— Exercise description —
Please take the records that follow and repeat exactly the lines starting with the line with "SD2 pin SCK: VP -> D2" and going on through the line with "KEYS1: 3x1 -> 4x1".

___ Information supplied

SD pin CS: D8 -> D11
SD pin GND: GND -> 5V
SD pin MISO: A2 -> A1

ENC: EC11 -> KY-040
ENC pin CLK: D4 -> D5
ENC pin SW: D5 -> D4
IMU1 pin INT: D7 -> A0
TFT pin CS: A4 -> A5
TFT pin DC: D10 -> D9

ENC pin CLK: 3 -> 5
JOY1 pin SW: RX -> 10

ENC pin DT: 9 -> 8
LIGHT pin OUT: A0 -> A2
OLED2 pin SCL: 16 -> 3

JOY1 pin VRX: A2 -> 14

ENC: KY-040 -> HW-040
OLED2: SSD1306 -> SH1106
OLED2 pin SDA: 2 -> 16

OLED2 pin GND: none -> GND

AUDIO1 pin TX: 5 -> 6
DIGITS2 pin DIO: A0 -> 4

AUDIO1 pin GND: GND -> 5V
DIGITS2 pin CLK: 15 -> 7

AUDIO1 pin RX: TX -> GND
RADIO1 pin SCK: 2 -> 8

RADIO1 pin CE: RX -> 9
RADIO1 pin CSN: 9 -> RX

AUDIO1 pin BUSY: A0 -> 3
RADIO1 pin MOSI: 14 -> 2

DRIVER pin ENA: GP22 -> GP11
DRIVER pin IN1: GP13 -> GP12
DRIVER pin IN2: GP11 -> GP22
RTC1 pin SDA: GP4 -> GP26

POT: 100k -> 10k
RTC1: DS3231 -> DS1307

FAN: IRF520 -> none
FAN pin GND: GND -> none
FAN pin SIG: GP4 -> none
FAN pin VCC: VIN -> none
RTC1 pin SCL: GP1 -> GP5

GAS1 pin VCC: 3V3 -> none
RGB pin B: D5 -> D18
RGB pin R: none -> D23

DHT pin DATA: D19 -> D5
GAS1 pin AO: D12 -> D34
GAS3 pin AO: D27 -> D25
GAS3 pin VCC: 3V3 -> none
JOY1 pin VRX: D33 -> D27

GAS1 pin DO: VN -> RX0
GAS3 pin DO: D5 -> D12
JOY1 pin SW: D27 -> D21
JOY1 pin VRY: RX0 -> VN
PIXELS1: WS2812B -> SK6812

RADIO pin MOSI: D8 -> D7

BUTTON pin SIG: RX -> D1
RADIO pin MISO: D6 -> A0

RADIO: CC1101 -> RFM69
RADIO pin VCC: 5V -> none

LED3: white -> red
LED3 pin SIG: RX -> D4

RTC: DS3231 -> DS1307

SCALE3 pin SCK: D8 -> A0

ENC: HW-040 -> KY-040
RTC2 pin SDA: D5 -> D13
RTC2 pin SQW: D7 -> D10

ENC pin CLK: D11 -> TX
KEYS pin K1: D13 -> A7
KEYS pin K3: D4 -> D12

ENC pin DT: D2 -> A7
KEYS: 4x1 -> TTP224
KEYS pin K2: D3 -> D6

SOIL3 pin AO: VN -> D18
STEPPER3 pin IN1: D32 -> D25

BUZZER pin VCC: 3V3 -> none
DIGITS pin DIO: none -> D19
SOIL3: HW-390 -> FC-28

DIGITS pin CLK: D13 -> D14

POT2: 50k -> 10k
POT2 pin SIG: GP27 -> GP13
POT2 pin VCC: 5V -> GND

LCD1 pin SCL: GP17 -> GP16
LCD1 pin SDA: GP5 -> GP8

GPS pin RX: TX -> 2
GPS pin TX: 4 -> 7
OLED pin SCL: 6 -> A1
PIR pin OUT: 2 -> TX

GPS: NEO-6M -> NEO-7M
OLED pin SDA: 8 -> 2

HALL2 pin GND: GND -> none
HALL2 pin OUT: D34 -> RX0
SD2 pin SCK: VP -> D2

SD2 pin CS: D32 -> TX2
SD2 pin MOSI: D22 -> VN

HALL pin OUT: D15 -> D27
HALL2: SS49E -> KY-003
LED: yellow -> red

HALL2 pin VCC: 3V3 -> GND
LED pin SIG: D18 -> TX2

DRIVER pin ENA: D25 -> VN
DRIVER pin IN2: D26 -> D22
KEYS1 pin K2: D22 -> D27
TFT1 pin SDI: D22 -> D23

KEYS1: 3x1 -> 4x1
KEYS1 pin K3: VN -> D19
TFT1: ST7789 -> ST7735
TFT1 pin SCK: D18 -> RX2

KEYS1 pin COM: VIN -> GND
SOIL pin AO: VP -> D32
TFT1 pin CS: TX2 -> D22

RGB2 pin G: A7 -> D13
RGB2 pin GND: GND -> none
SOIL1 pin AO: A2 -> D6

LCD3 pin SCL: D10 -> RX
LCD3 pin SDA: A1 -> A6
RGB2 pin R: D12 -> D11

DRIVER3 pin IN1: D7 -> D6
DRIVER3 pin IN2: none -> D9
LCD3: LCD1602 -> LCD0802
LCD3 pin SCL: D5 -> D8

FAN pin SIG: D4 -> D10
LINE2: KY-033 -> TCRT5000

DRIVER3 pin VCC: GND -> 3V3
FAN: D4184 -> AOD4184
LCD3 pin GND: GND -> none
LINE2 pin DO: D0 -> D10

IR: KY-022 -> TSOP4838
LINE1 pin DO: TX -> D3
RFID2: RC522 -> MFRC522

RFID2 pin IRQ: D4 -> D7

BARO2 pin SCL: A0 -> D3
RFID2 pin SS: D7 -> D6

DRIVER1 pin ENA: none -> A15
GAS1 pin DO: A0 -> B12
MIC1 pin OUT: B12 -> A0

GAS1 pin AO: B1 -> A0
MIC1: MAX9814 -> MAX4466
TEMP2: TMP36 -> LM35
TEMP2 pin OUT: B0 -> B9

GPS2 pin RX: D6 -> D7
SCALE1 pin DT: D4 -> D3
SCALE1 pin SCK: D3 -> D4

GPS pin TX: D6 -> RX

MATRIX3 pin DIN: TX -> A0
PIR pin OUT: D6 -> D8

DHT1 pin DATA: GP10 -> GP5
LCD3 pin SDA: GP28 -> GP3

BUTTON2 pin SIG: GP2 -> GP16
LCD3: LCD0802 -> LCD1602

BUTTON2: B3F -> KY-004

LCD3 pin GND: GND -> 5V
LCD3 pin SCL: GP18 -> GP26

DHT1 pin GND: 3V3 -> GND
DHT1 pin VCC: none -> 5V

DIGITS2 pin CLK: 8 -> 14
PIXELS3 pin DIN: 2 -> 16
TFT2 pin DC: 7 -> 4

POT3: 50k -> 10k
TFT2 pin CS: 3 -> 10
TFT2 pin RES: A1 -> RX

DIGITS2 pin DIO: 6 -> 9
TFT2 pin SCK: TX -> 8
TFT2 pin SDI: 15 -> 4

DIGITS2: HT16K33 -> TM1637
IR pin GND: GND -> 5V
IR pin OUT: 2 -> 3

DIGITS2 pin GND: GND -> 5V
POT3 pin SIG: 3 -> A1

______

— Exercise answer —
SD2 pin SCK: VP -> D2

SD2 pin CS: D32 -> TX2
SD2 pin MOSI: D22 -> VN

HALL pin OUT: D15 -> D27
HALL2: SS49E -> KY-003
LED: yellow -> red

HALL2 pin VCC: 3V3 -> GND
LED pin SIG: D18 -> TX2

DRIVER pin ENA: D25 -> VN
DRIVER pin IN2: D26 -> D22
KEYS1 pin K2: D22 -> D27
TFT1 pin SDI: D22 -> D23

KEYS1: 3x1 -> 4x1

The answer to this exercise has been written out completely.